Stored data Start Marker

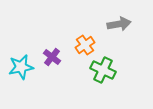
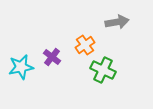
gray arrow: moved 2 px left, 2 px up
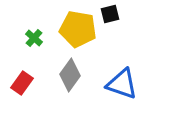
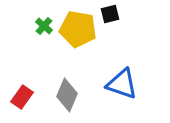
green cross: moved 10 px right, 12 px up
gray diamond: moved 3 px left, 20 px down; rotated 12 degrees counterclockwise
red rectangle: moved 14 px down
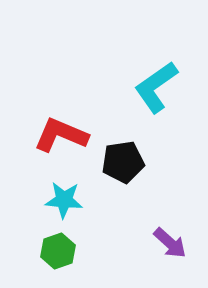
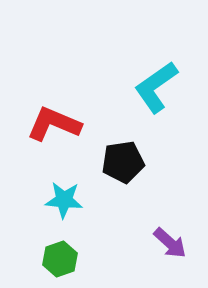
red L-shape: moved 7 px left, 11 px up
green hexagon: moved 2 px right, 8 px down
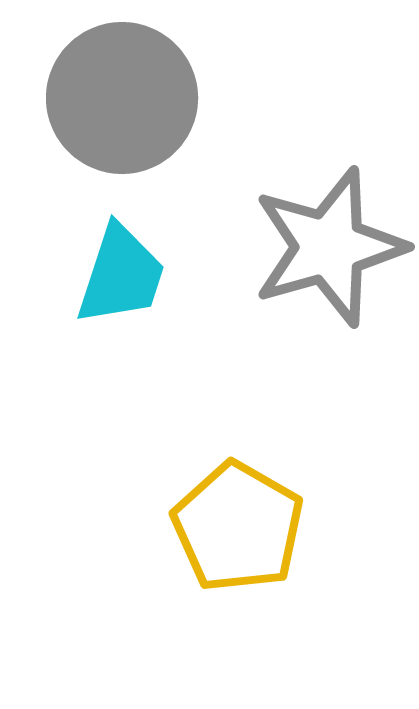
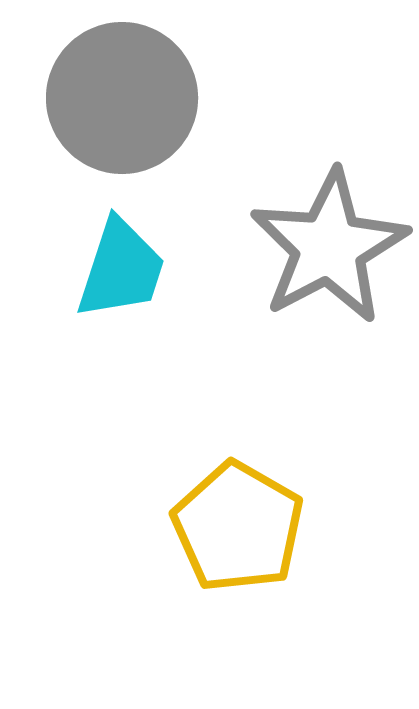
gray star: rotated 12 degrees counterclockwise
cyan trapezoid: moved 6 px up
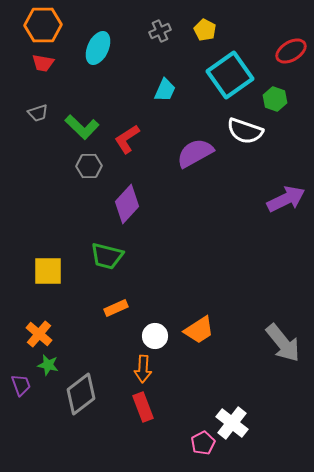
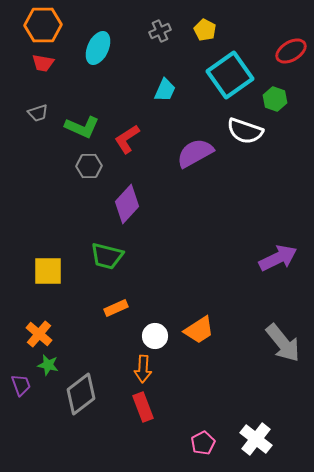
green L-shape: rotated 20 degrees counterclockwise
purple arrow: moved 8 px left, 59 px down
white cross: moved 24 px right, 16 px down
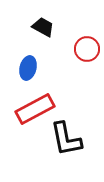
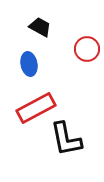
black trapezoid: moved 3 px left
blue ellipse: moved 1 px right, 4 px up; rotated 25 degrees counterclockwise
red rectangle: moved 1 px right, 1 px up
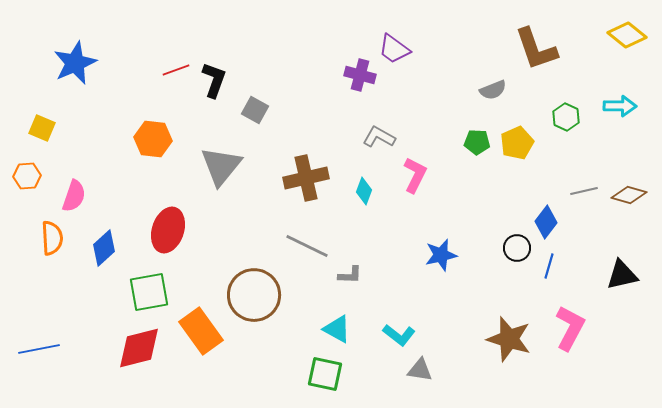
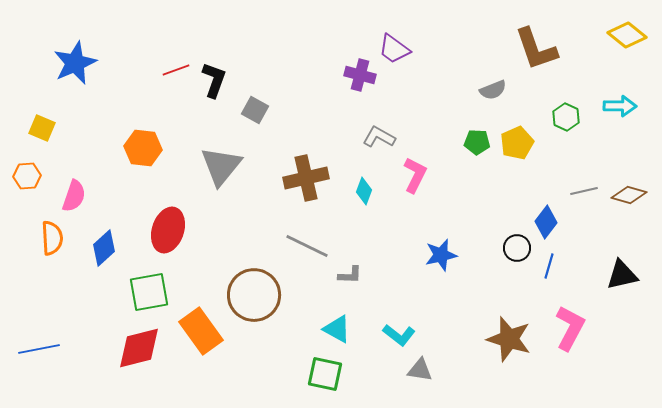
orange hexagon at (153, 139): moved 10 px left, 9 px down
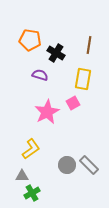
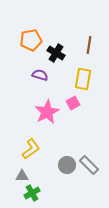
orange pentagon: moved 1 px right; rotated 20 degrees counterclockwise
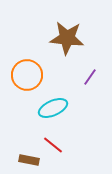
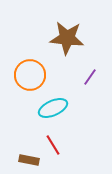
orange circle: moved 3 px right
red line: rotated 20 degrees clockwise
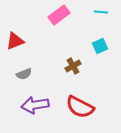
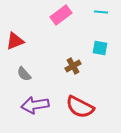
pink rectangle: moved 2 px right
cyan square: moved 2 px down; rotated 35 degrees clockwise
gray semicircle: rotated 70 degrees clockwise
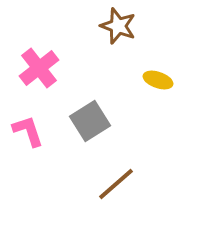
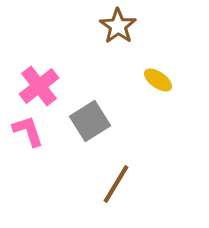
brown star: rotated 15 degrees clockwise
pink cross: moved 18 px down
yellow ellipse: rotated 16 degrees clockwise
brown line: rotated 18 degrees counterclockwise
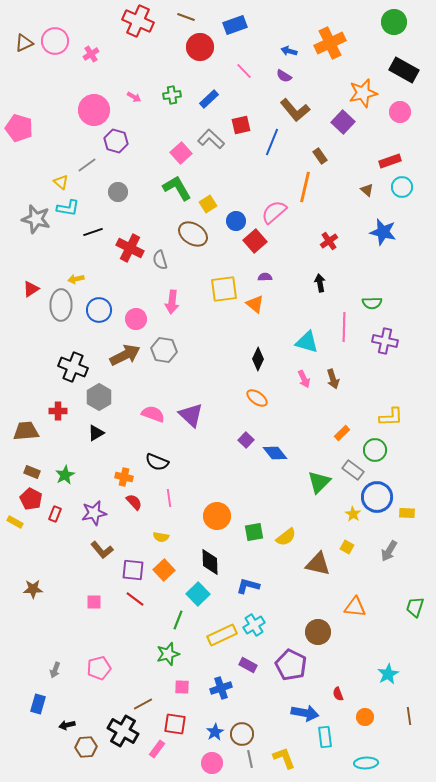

Stored data End Marker

[About this exercise]
Each record above needs to be retyped exactly, without any pictures.

[Written reply]
gray arrow: moved 2 px left, 2 px up
green cross: moved 10 px right, 12 px up
gray diamond: moved 3 px left, 20 px down; rotated 12 degrees counterclockwise
red rectangle: moved 14 px down
red L-shape: moved 7 px left, 11 px up
green hexagon: moved 2 px right, 8 px down
gray star: rotated 12 degrees counterclockwise
cyan trapezoid: moved 6 px up
green L-shape: rotated 20 degrees counterclockwise
purple arrow: moved 8 px left, 59 px down
white cross: moved 24 px right, 16 px down
black trapezoid: moved 3 px left
blue ellipse: moved 1 px right, 4 px up; rotated 25 degrees counterclockwise
red rectangle: moved 1 px right, 1 px up
orange hexagon at (153, 139): moved 10 px left, 9 px down
orange pentagon: moved 1 px right; rotated 20 degrees counterclockwise
orange circle: moved 3 px right
red line: rotated 20 degrees clockwise
pink rectangle: moved 2 px right
cyan square: moved 2 px down; rotated 35 degrees clockwise
gray semicircle: rotated 70 degrees clockwise
brown star: rotated 15 degrees clockwise
pink cross: moved 18 px down
yellow ellipse: rotated 16 degrees clockwise
brown line: rotated 18 degrees counterclockwise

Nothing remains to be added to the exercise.